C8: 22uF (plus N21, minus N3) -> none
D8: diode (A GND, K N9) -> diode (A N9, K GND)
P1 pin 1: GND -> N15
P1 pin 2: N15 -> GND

--- --- ---

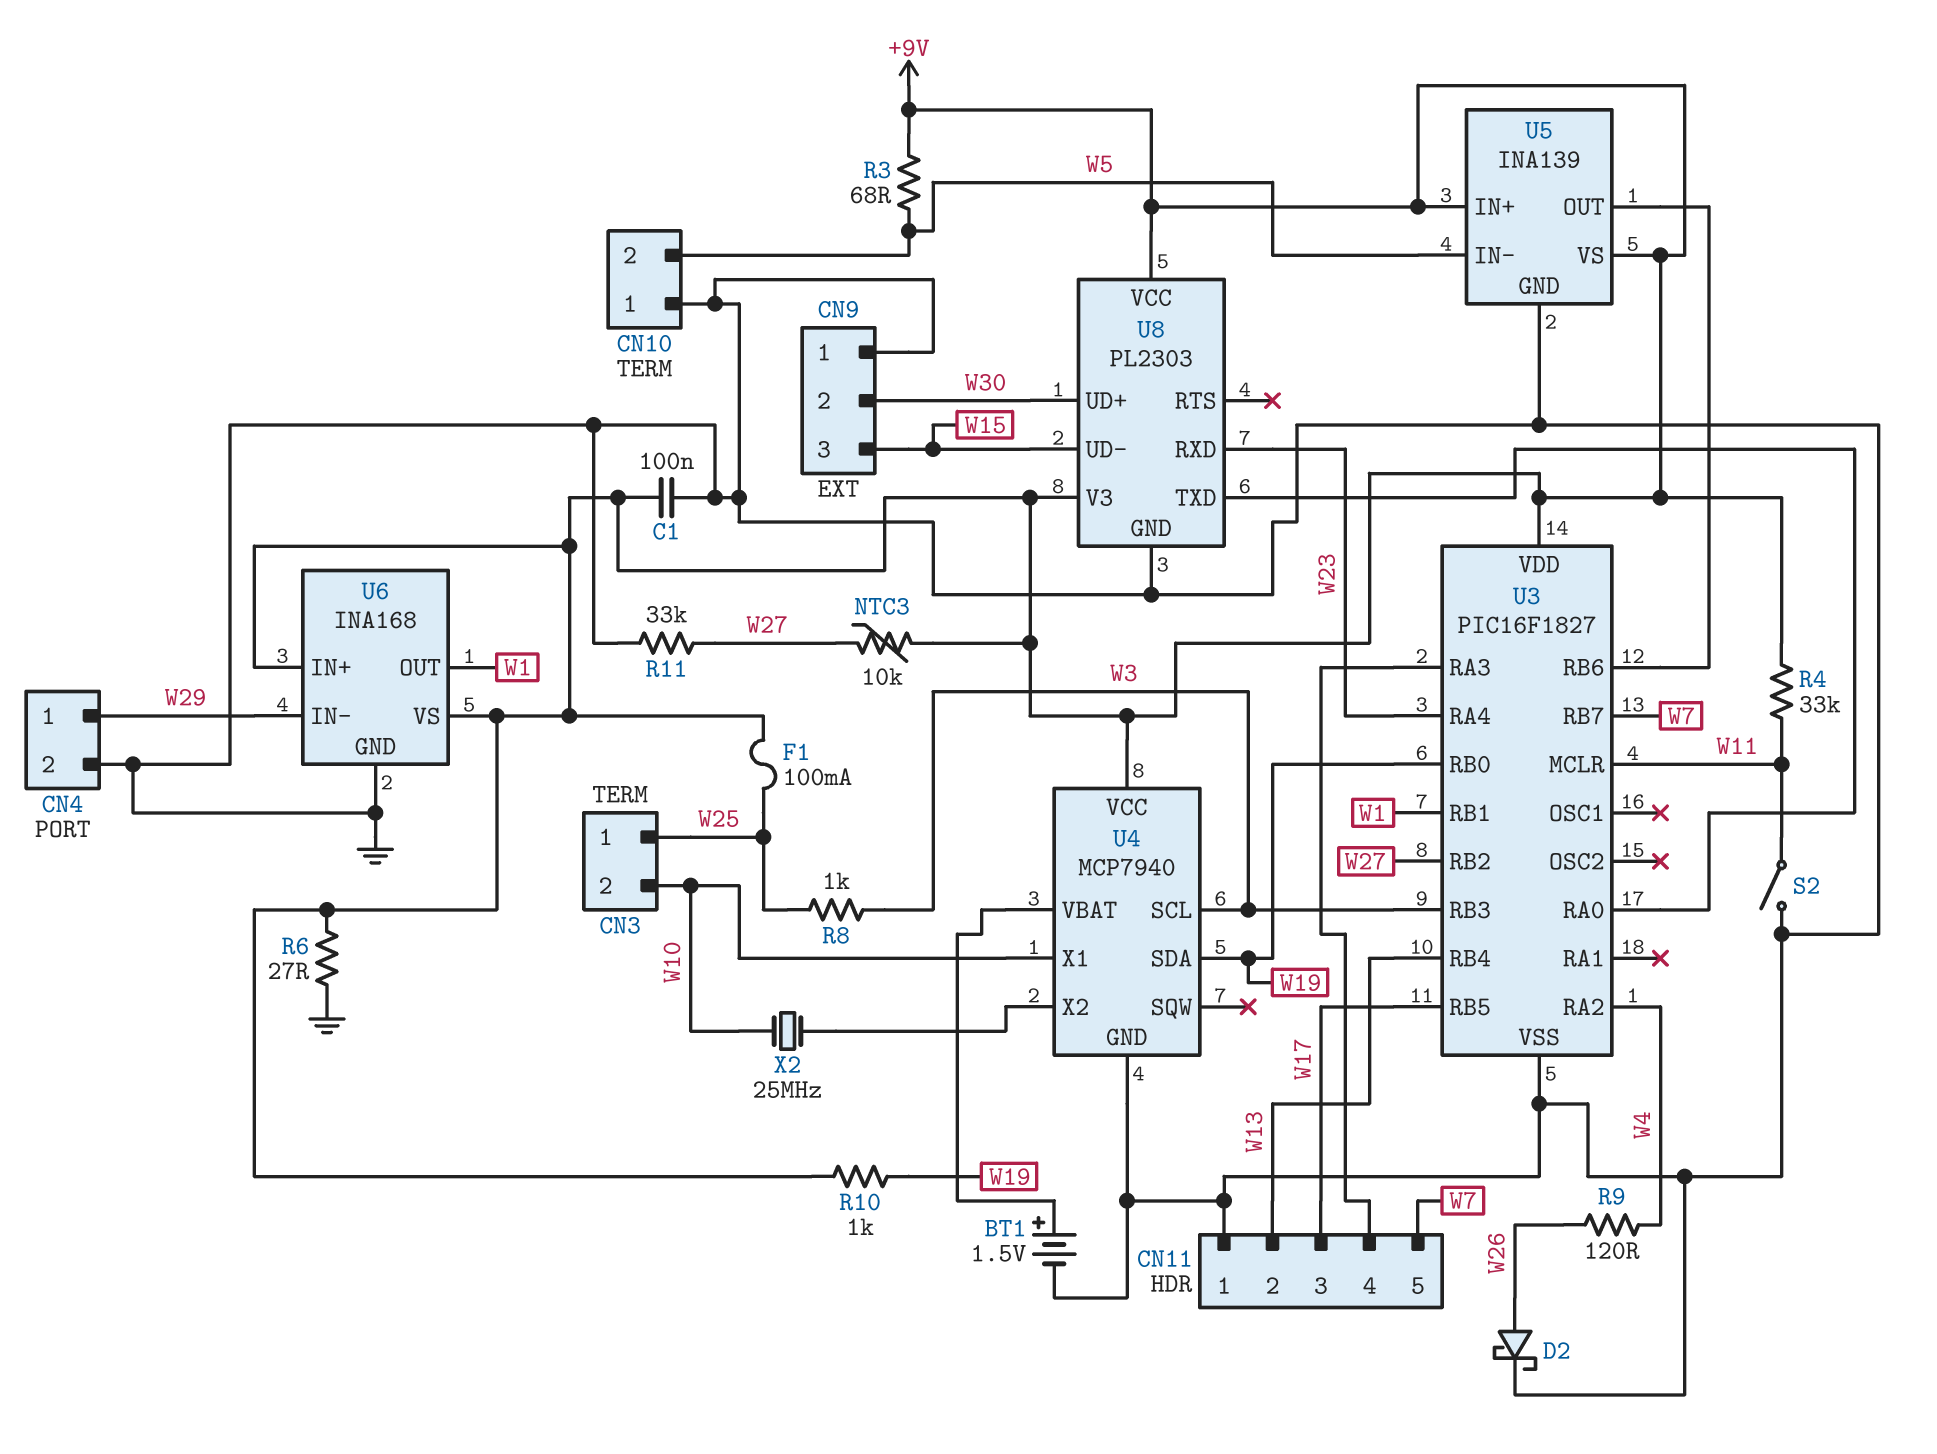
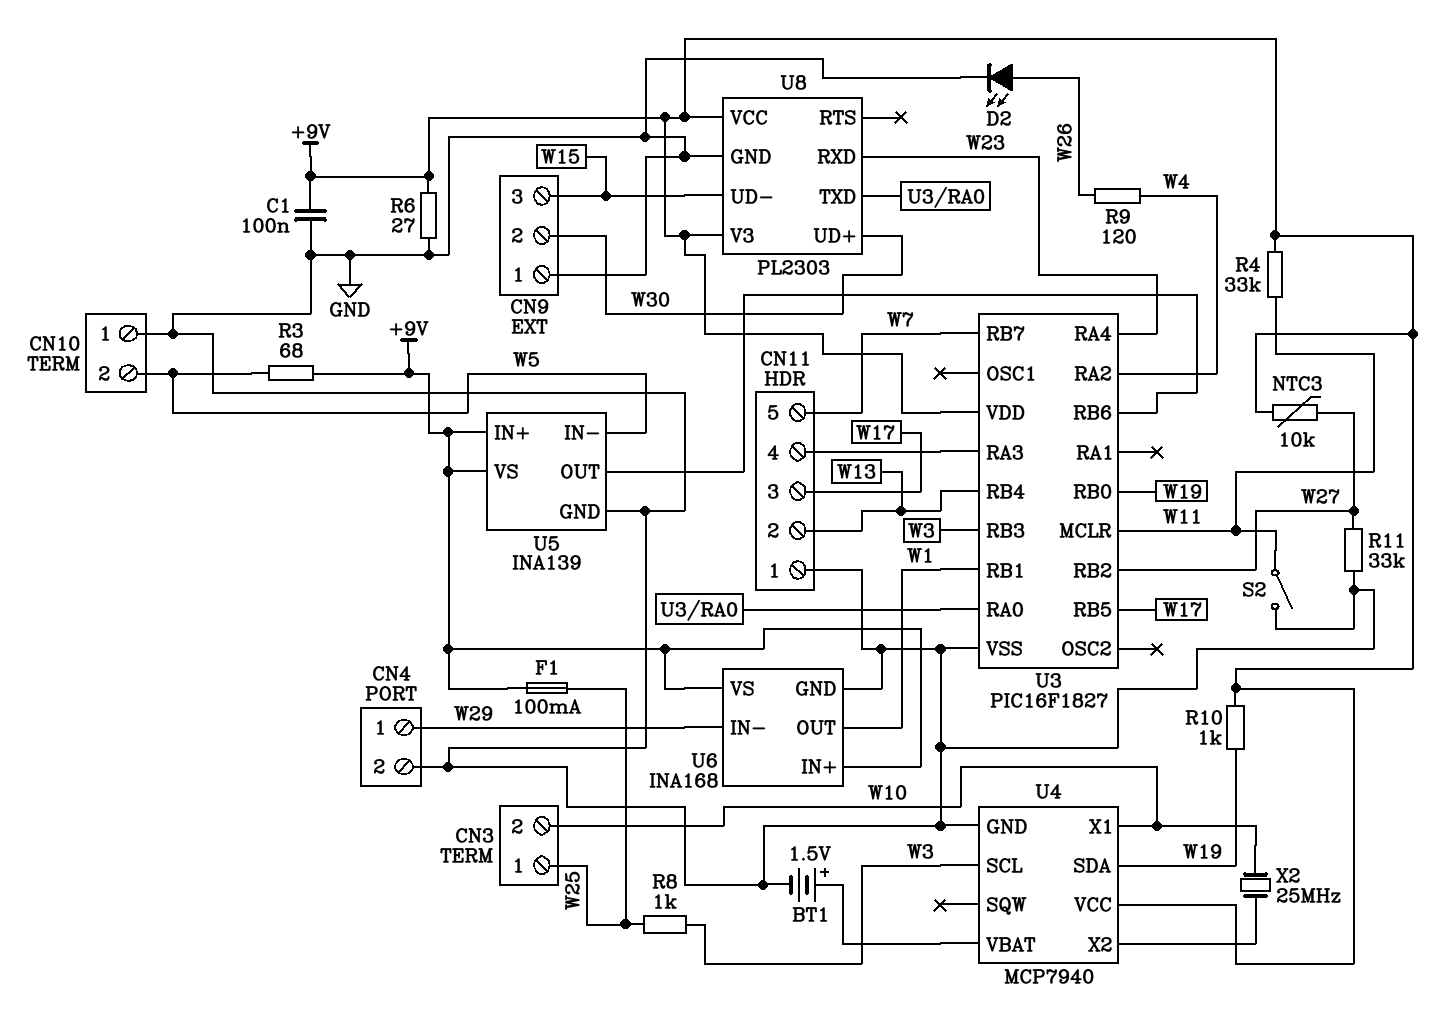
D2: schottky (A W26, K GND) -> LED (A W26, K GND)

--- --- ---

• [WORK TO BE COMPLETED]: Reproducing the whole listing above is not the task. Copy exactly only the lines from the one with "D8: diode (A" to the one with "P1 pin 2: N15 -> GND", both kept.

• [WRITTEN RESPONSE]:
D8: diode (A GND, K N9) -> diode (A N9, K GND)
P1 pin 1: GND -> N15
P1 pin 2: N15 -> GND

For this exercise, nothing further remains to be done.